==== Data to use ====
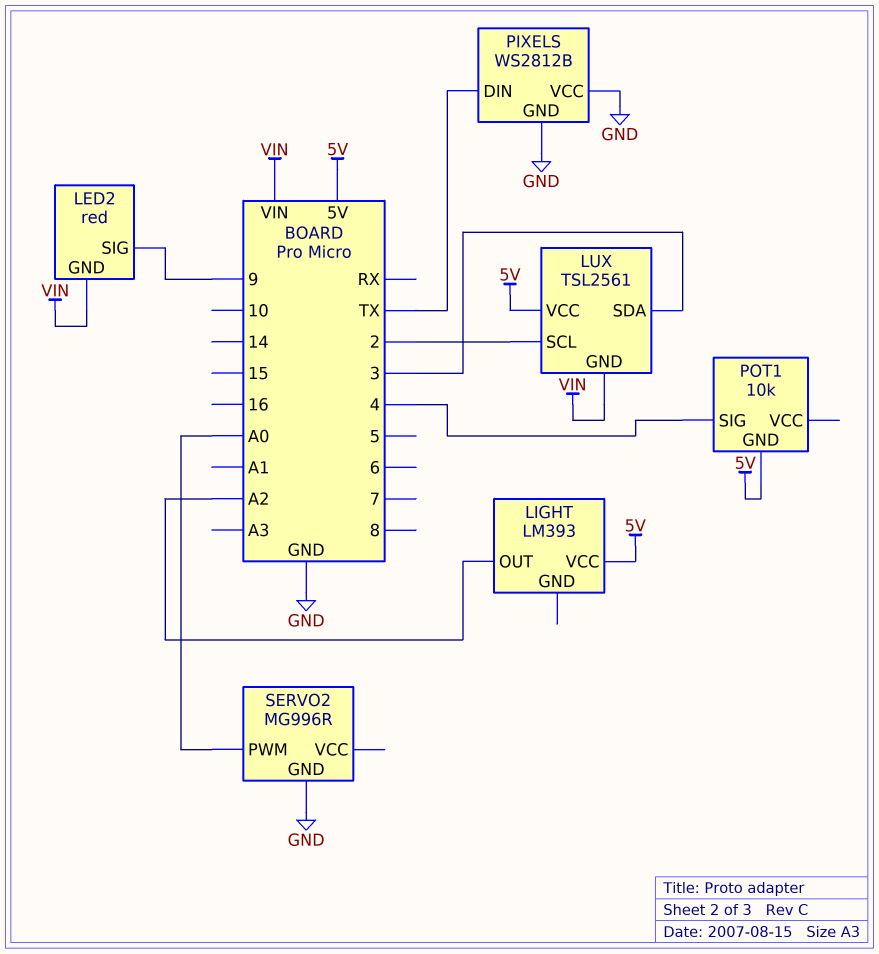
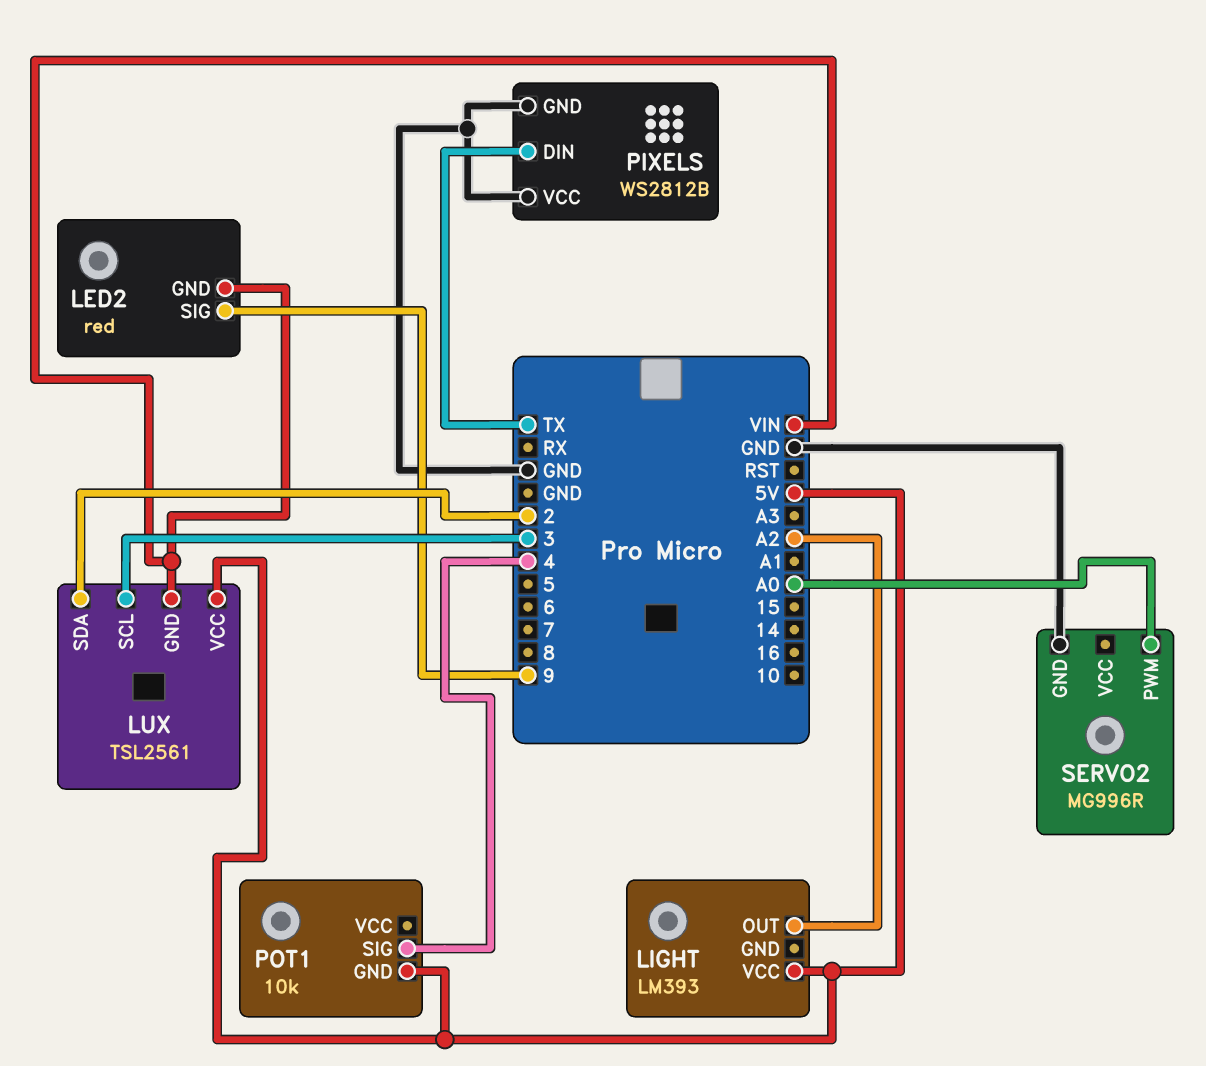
LUX pin SCL: 2 -> 3
LUX pin SDA: 3 -> 2

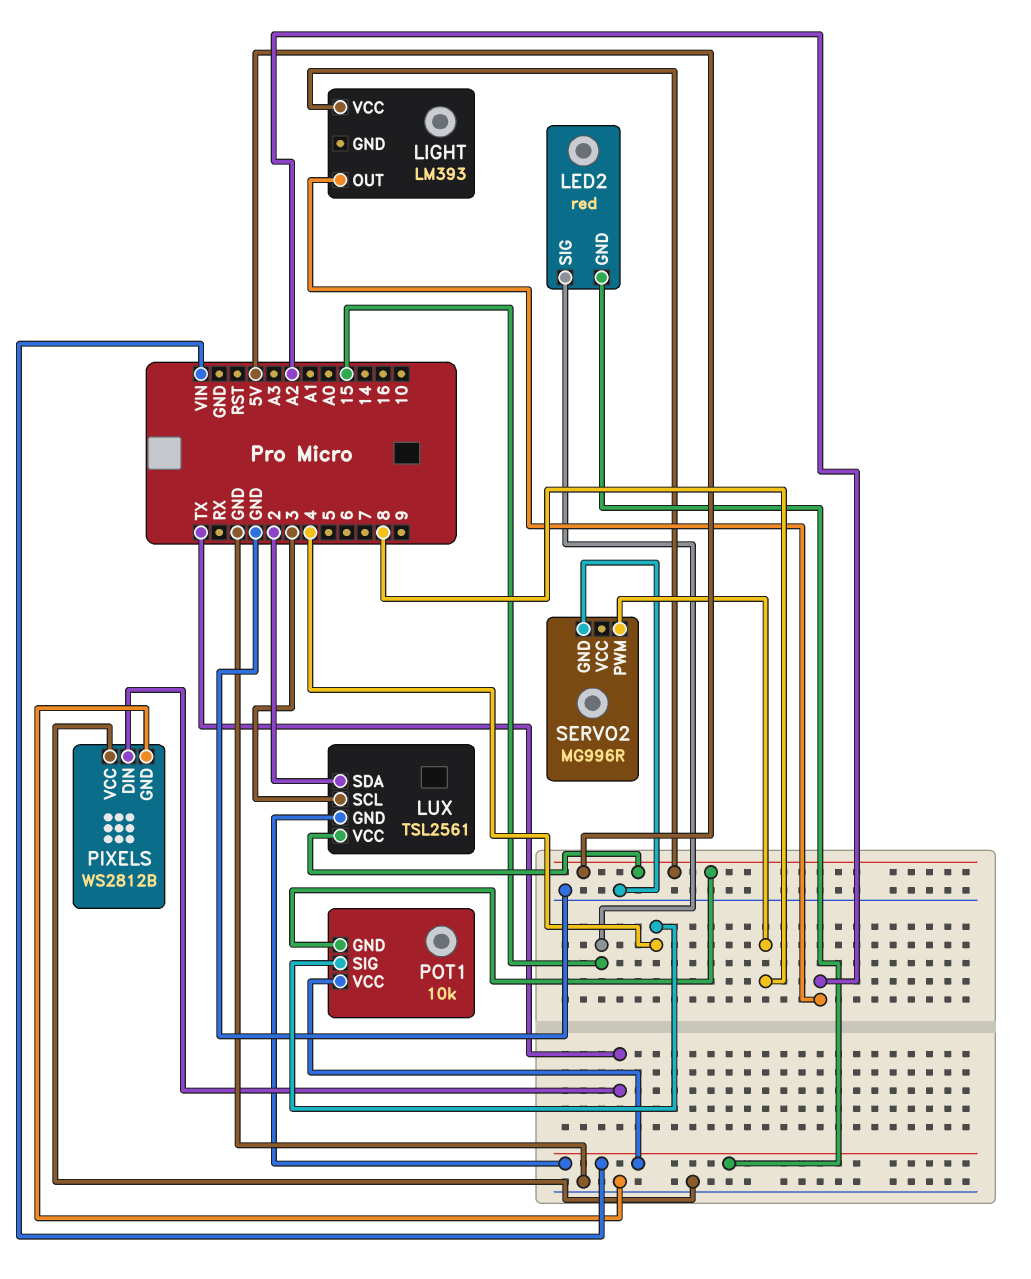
LED2 pin SIG: 9 -> 15
POT1 pin VCC: none -> VIN
SERVO2 pin PWM: A0 -> 8

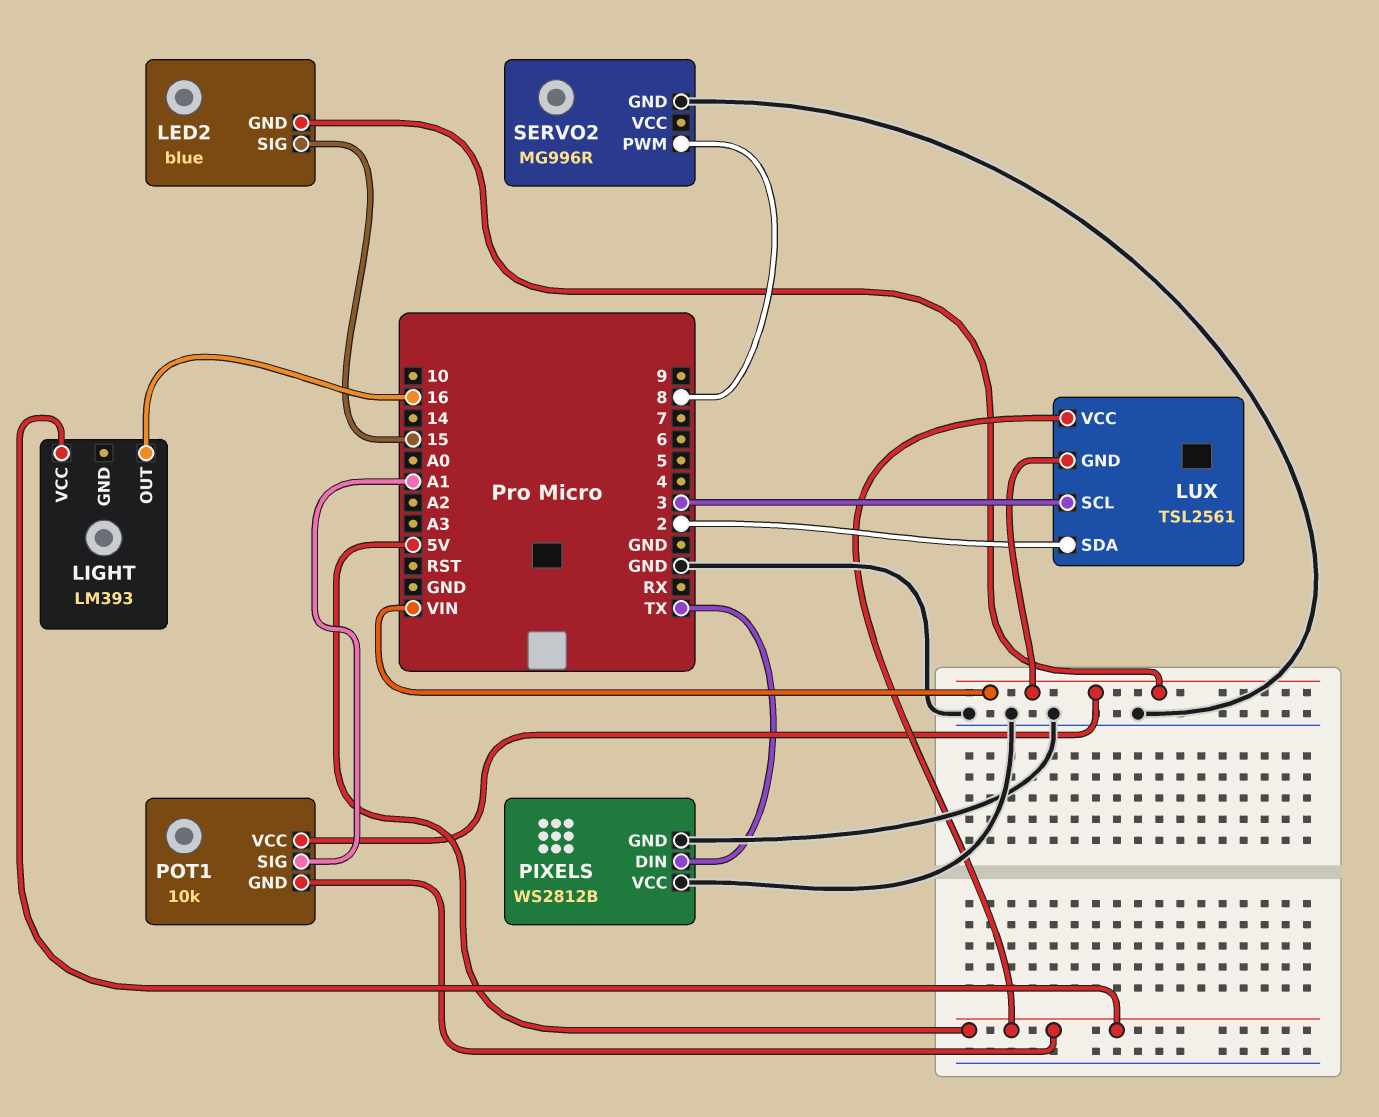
LED2: red -> blue
LIGHT pin OUT: A2 -> 16
POT1 pin SIG: 4 -> A1

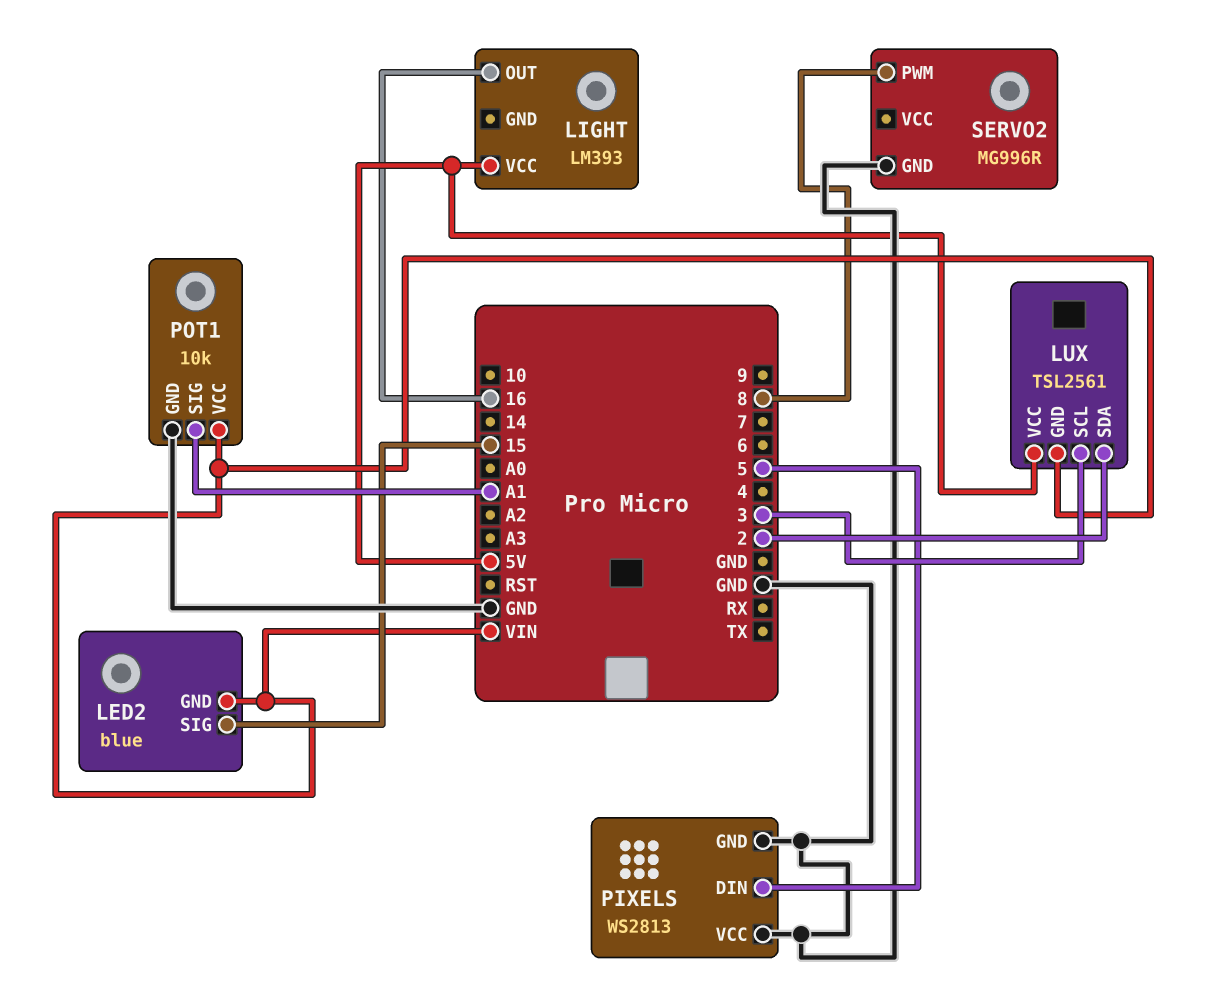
PIXELS: WS2812B -> WS2813
PIXELS pin DIN: TX -> 5
POT1 pin GND: 5V -> GND

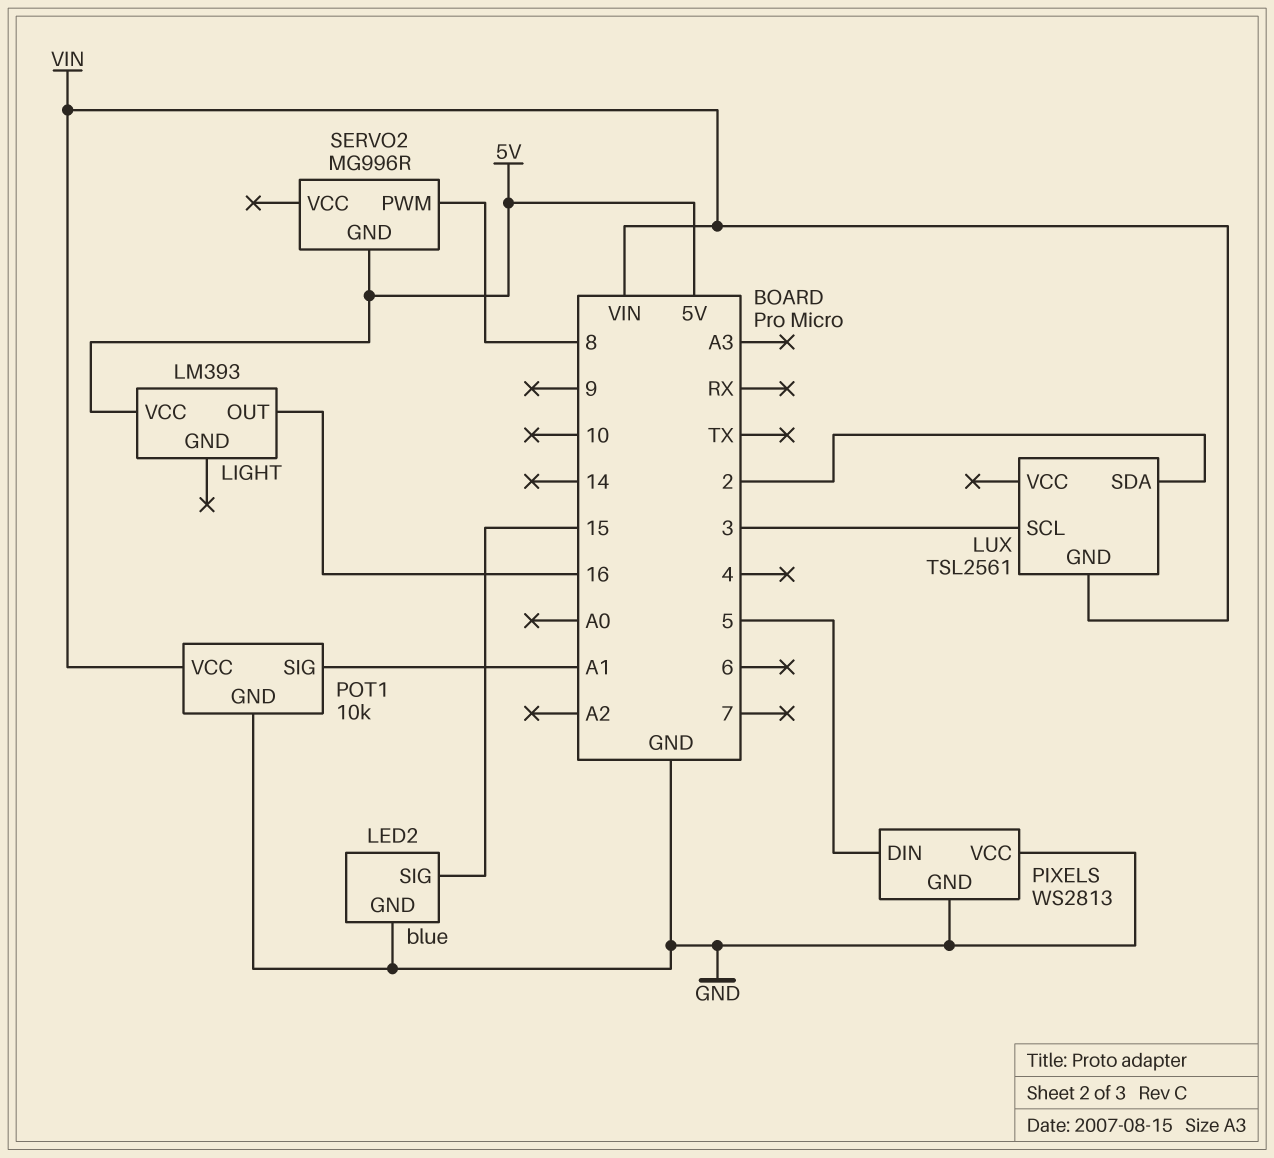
LED2 pin GND: VIN -> GND
LUX pin VCC: 5V -> none
SERVO2 pin GND: GND -> 5V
====
Action item
Nothing in the records should be changed in the copy, but the pictures must be left out.

Solution for this exercise
LUX pin SCL: 2 -> 3
LUX pin SDA: 3 -> 2

LED2 pin SIG: 9 -> 15
POT1 pin VCC: none -> VIN
SERVO2 pin PWM: A0 -> 8

LED2: red -> blue
LIGHT pin OUT: A2 -> 16
POT1 pin SIG: 4 -> A1

PIXELS: WS2812B -> WS2813
PIXELS pin DIN: TX -> 5
POT1 pin GND: 5V -> GND

LED2 pin GND: VIN -> GND
LUX pin VCC: 5V -> none
SERVO2 pin GND: GND -> 5V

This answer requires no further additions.